▶ [AVAILABLE DATA]:
==========
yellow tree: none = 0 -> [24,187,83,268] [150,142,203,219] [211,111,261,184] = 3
==========
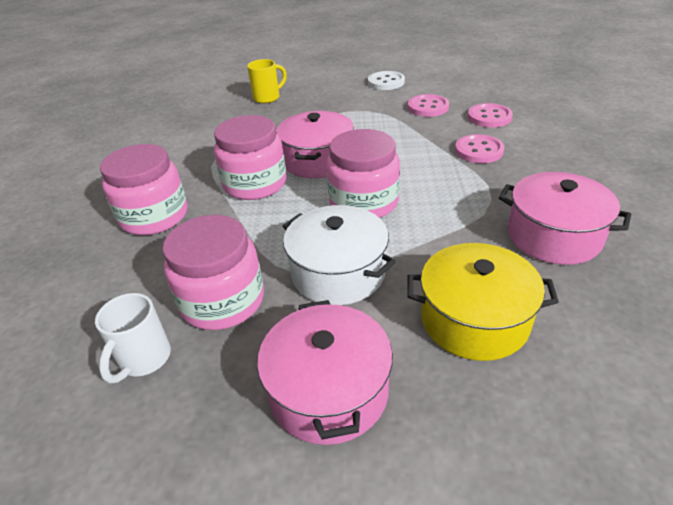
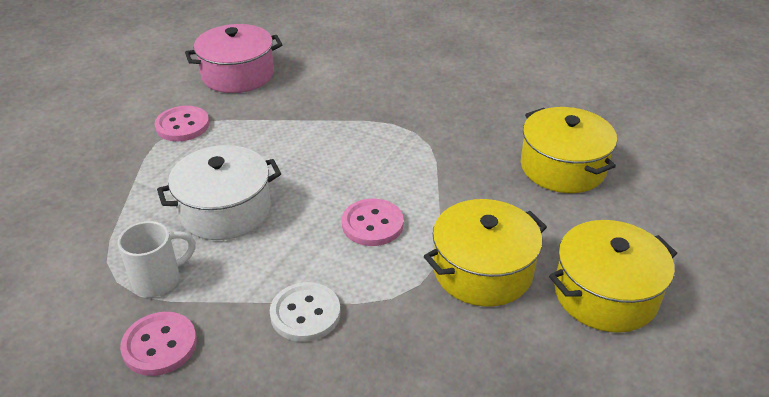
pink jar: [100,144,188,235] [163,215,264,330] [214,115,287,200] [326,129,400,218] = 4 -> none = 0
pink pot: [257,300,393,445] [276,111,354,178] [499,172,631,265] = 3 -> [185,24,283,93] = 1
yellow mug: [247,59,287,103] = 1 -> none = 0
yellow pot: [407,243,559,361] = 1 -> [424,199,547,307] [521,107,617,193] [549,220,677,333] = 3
==========
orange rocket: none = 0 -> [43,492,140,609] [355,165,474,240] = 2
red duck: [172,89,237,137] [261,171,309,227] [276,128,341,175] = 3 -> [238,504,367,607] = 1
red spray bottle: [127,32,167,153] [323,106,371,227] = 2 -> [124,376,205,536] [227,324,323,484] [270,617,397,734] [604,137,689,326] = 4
==========
▶ [ABOUT THIS TASK]:
Find every line of the data that includes the string "pink". Copy each of those lines.

▶ [RESPONSE AREA]:
pink jar: [100,144,188,235] [163,215,264,330] [214,115,287,200] [326,129,400,218] = 4 -> none = 0
pink pot: [257,300,393,445] [276,111,354,178] [499,172,631,265] = 3 -> [185,24,283,93] = 1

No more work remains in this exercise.